> **What you need to do**
Copy out each line of the data that holds the string "blue".

BEGIN Source records

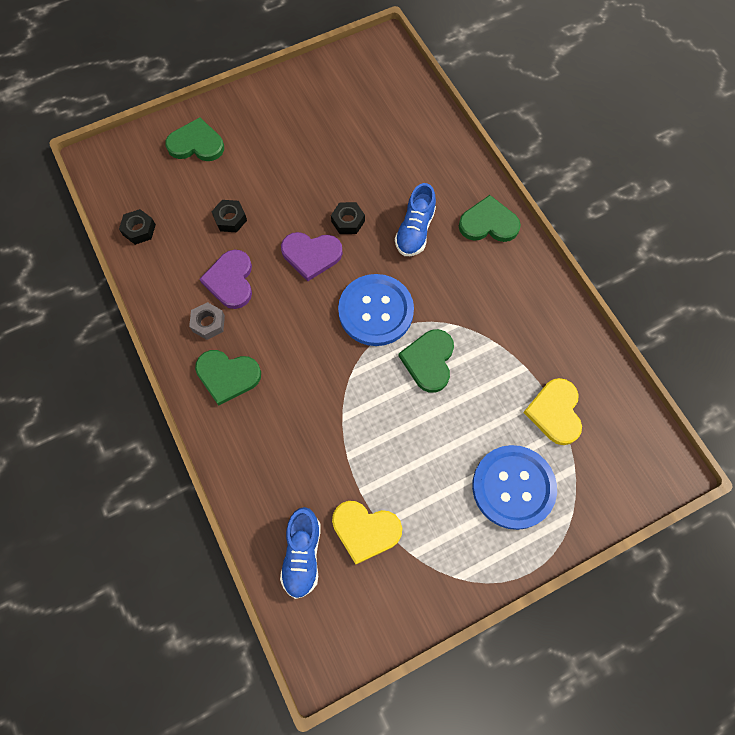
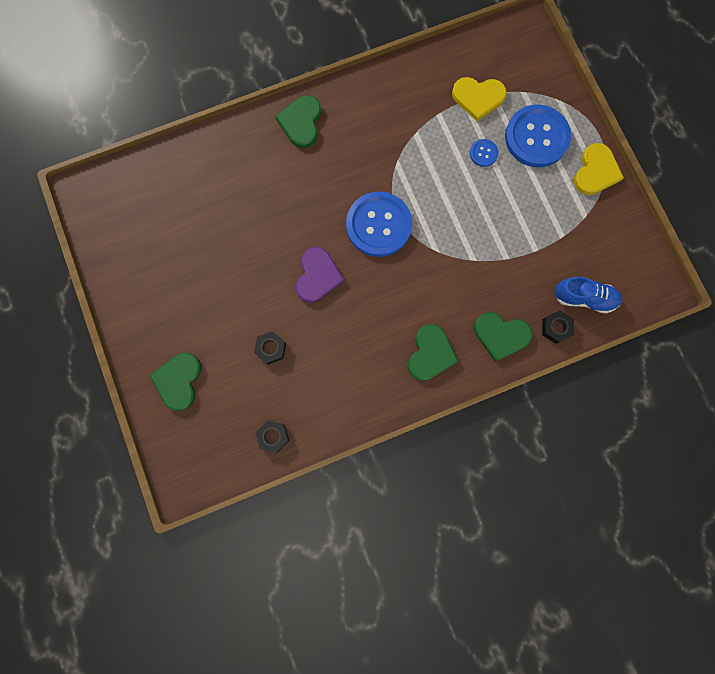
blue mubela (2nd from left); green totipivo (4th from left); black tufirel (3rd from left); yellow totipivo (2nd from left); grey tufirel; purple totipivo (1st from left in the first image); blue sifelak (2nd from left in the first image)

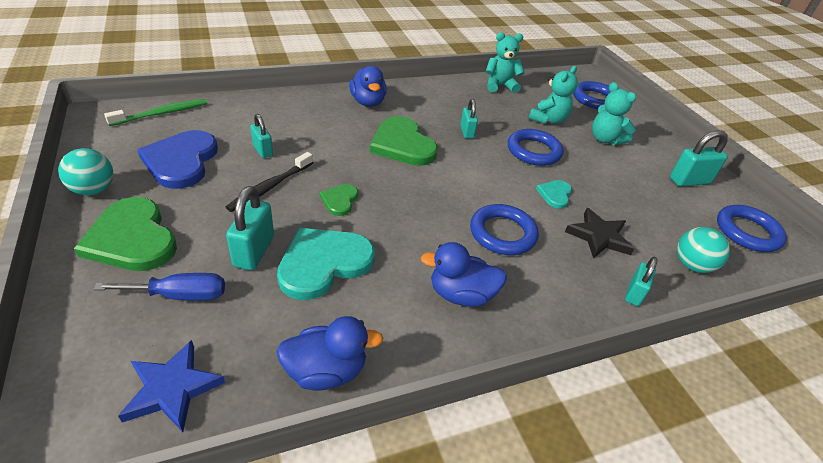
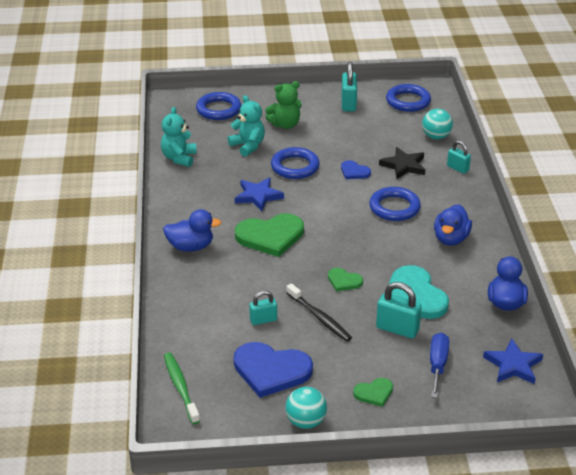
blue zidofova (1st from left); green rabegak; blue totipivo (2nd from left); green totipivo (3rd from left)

END Source records
BEGIN Source records

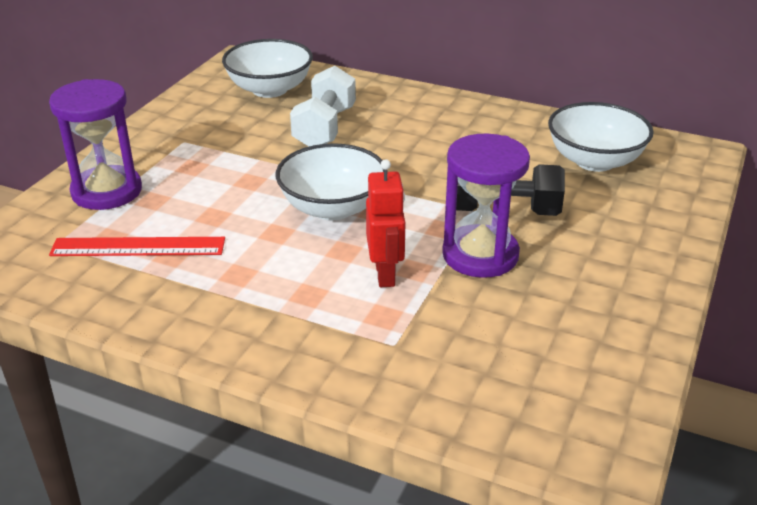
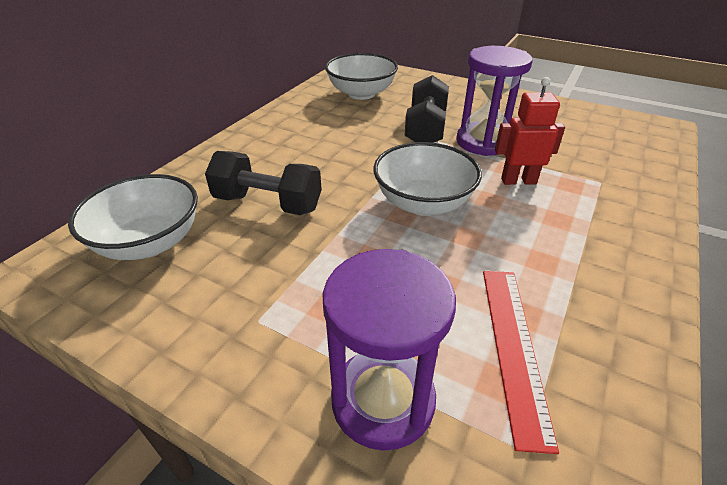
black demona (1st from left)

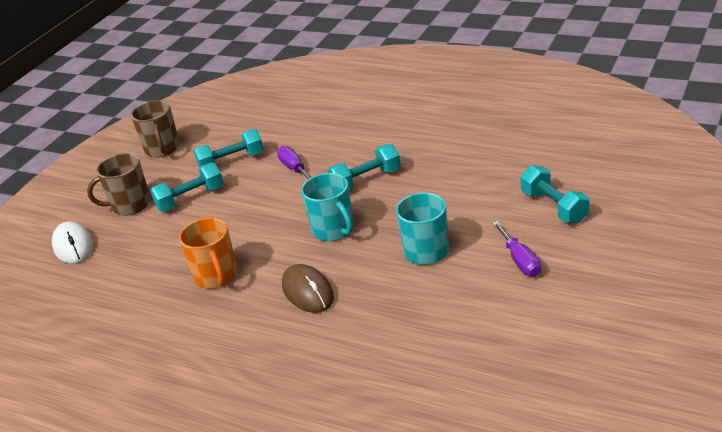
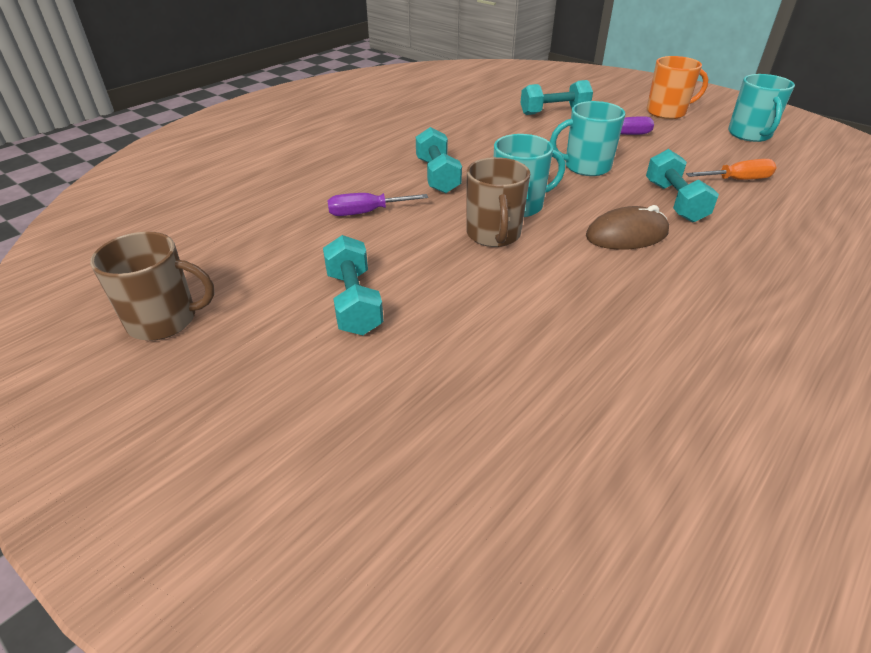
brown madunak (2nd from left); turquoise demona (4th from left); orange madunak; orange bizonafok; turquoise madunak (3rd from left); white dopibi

END Source records

> **Exercise result**
blue mubela (2nd from left); green totipivo (4th from left); black tufirel (3rd from left); yellow totipivo (2nd from left); grey tufirel; purple totipivo (1st from left in the first image); blue sifelak (2nd from left in the first image)
blue zidofova (1st from left); green rabegak; blue totipivo (2nd from left); green totipivo (3rd from left)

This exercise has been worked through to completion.